> _Task item_
Some lines in the listing hold the word "switch". Return each of them.

> _Supplied data_
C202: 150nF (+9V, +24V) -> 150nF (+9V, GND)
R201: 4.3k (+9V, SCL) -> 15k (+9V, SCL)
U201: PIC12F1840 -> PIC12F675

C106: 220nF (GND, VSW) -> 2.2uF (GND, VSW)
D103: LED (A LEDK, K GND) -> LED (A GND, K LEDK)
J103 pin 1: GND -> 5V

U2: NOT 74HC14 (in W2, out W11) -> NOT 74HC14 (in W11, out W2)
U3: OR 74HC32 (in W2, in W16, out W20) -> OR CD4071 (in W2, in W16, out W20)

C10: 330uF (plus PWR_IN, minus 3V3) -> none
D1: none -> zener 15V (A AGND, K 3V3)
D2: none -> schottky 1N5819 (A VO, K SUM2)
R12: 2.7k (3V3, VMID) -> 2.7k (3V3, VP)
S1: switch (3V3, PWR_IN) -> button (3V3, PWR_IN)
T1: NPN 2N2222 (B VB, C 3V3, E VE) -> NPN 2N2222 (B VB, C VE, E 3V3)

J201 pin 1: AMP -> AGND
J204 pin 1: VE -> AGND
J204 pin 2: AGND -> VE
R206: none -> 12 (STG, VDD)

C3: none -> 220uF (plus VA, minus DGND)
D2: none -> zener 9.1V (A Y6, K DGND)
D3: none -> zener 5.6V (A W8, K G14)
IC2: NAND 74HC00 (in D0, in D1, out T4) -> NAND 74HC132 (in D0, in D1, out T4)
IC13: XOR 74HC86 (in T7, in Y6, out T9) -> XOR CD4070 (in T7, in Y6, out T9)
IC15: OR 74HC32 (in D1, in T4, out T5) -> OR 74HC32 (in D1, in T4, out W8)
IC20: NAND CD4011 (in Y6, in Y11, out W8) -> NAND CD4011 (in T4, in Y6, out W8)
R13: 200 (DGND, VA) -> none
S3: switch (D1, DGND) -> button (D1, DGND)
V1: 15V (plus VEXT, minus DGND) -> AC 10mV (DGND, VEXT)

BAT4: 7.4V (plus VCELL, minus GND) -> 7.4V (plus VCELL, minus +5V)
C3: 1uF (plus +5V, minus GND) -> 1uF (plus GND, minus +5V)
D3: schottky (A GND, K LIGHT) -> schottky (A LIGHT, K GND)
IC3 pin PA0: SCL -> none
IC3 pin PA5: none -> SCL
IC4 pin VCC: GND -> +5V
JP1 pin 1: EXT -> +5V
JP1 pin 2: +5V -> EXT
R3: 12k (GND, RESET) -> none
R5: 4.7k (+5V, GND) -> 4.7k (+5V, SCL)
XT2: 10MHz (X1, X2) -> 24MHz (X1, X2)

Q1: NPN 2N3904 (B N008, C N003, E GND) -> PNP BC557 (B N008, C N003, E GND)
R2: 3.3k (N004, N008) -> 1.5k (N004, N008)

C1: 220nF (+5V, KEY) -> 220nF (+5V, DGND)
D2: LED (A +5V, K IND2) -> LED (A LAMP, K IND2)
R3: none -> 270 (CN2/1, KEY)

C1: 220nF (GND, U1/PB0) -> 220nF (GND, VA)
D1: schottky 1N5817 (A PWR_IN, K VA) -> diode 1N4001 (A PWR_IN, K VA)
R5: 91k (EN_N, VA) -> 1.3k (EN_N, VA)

> _Finished task_
S1: switch (3V3, PWR_IN) -> button (3V3, PWR_IN)
S3: switch (D1, DGND) -> button (D1, DGND)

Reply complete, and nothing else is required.